### DATASET CONTENT
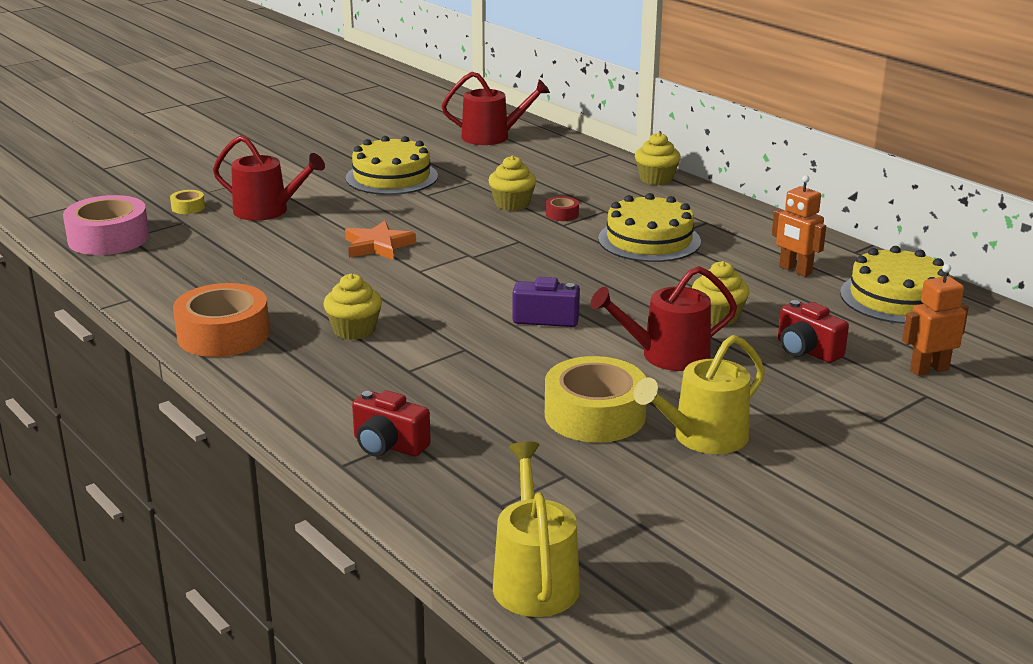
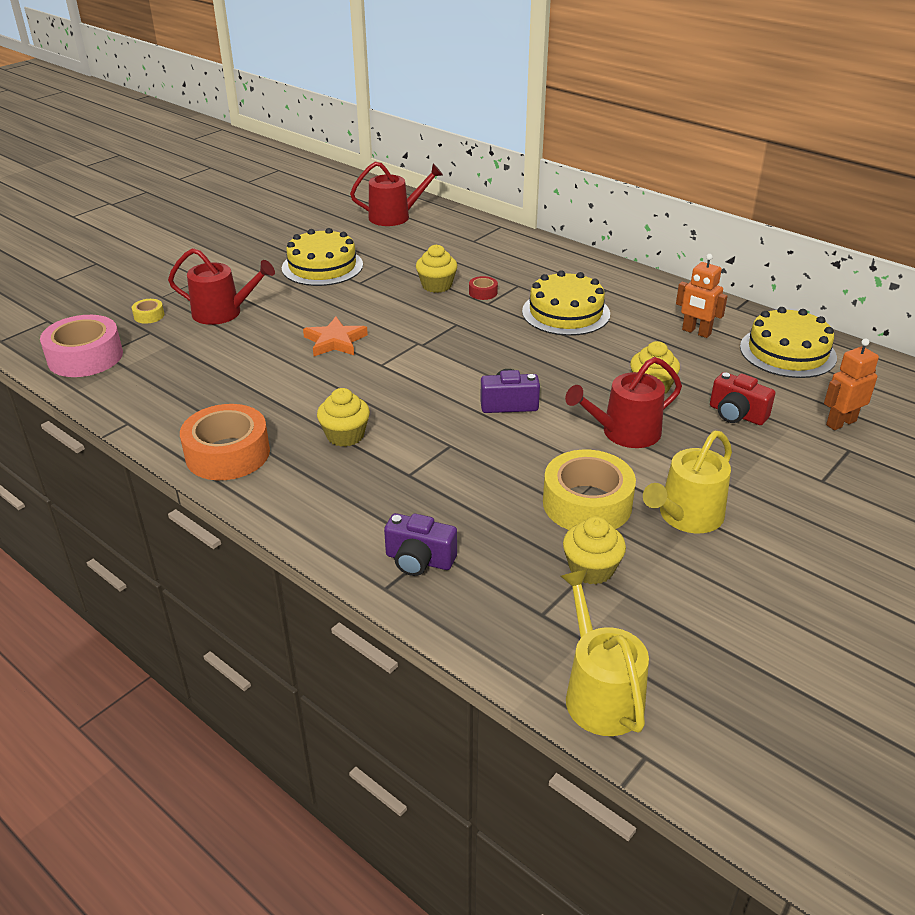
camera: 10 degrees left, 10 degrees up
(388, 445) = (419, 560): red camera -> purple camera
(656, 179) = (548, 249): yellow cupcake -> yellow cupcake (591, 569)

### ACTIVITY
All of the data is to be transcribed exactly, with images omitted.

### EXERCISE RESULT
camera: 10 degrees left, 10 degrees up
(388, 445) = (419, 560): red camera -> purple camera
(656, 179) = (548, 249): yellow cupcake -> yellow cupcake (591, 569)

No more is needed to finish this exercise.